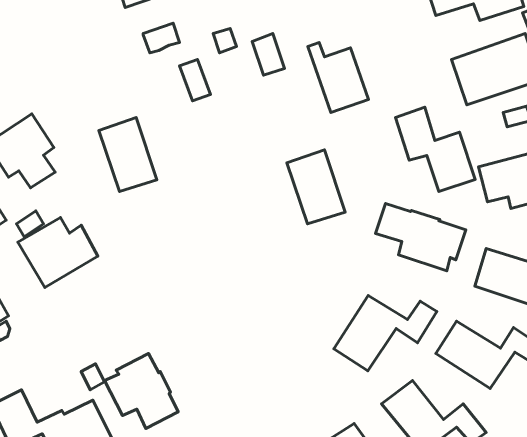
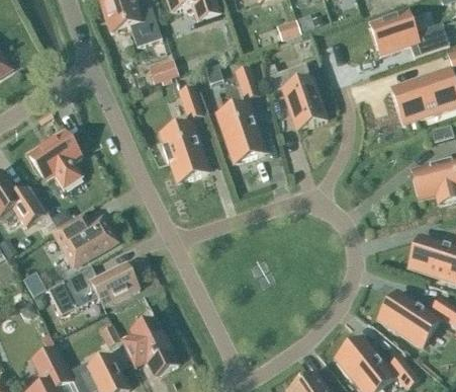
building: [395,107,475,192] -> none
building: [99,118,157,191] -> [162,123,207,180]
building: [287,150,345,224] -> [218,103,264,161]
building: [375,204,466,271] -> none
building: none -> [48,261,139,314]
building: [334,295,437,371] -> none

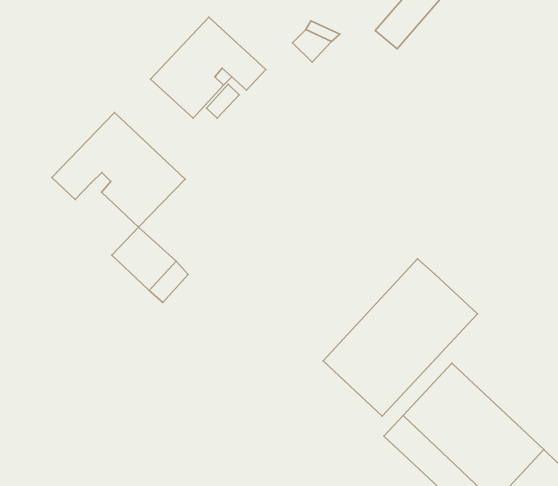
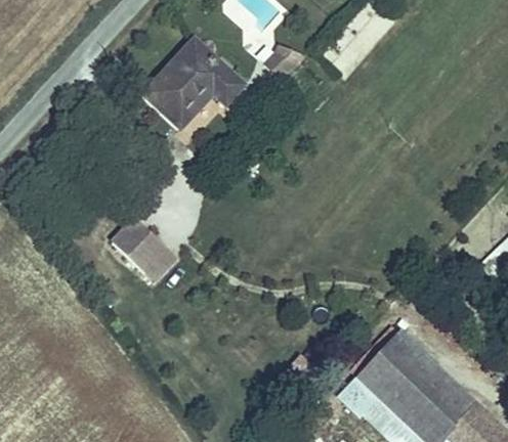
building: [52,113,185,227] -> none
building: [323,259,478,416] -> none

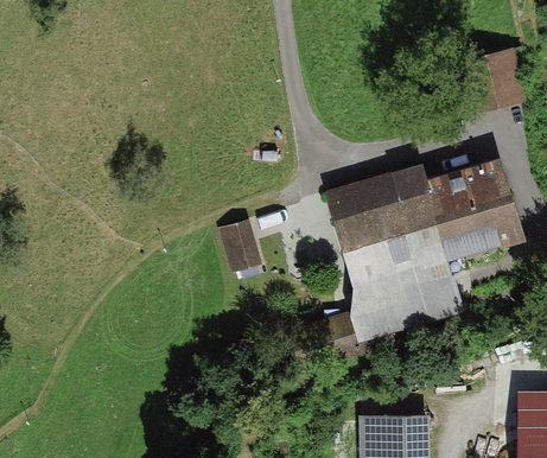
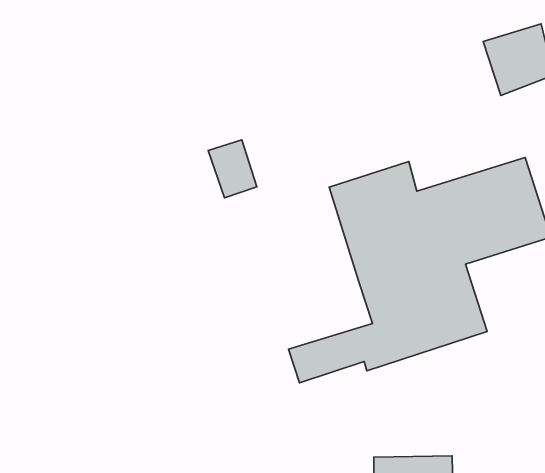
building: [216,222,259,273] -> [208,140,257,198]

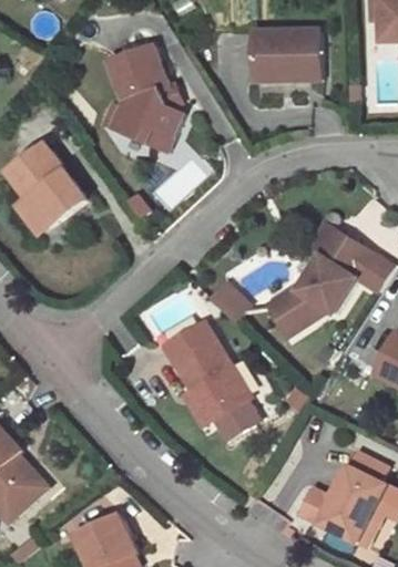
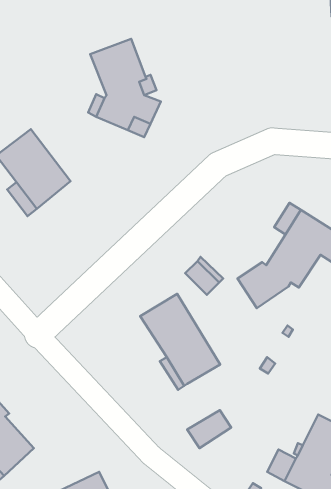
building: [252,29,320,81] -> none
building: [213,396,261,437] -> [187,410,231,448]

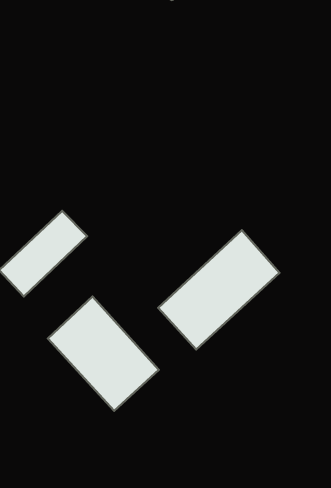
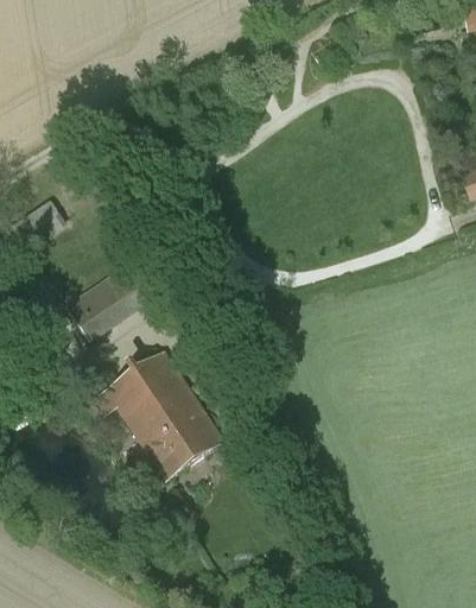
building: [158,230,280,349] -> none

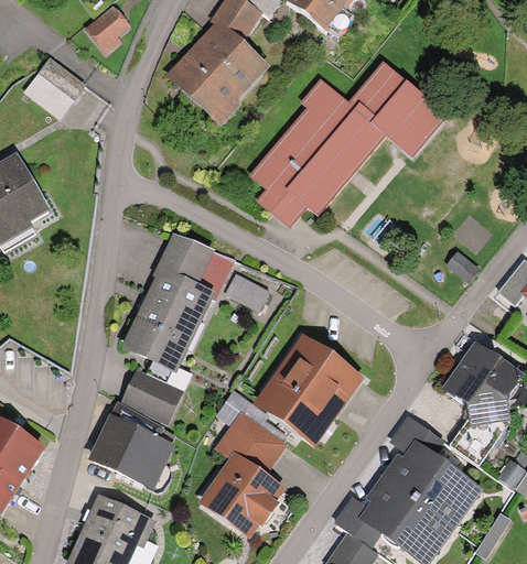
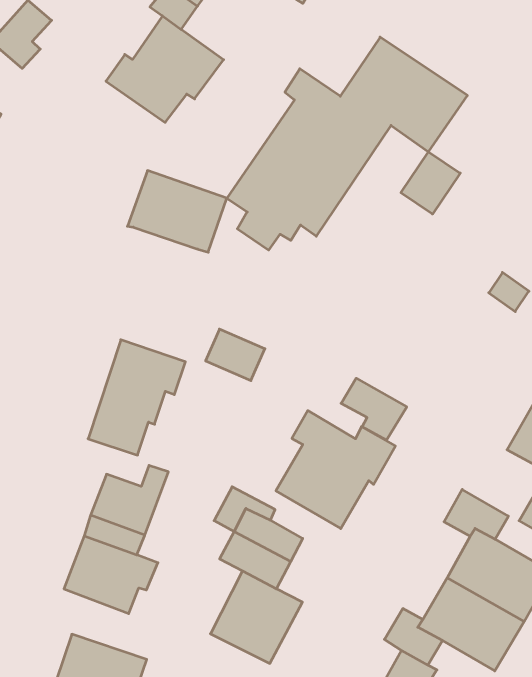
building: none -> [401,152,460,214]
building: [155,230,234,297] -> [127,171,227,252]
building: none -> [341,378,407,440]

::::::::::

* _TRY IT_
What is needed is every line from the one with "building: [216,222,259,273] ->" to the final line of the listing above, set down exactly and with the pictures left out.

* _FINAL ANSWER_
building: [216,222,259,273] -> [208,140,257,198]

building: [252,29,320,81] -> none
building: [213,396,261,437] -> [187,410,231,448]

building: [158,230,280,349] -> none

building: none -> [401,152,460,214]
building: [155,230,234,297] -> [127,171,227,252]
building: none -> [341,378,407,440]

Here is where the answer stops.